Provided data ▸

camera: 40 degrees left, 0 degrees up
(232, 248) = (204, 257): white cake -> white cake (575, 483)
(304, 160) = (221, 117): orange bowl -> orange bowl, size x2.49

To do ▸
The material must be written out again in full and without changes.

Solution ▸
camera: 40 degrees left, 0 degrees up
(232, 248) = (204, 257): white cake -> white cake (575, 483)
(304, 160) = (221, 117): orange bowl -> orange bowl, size x2.49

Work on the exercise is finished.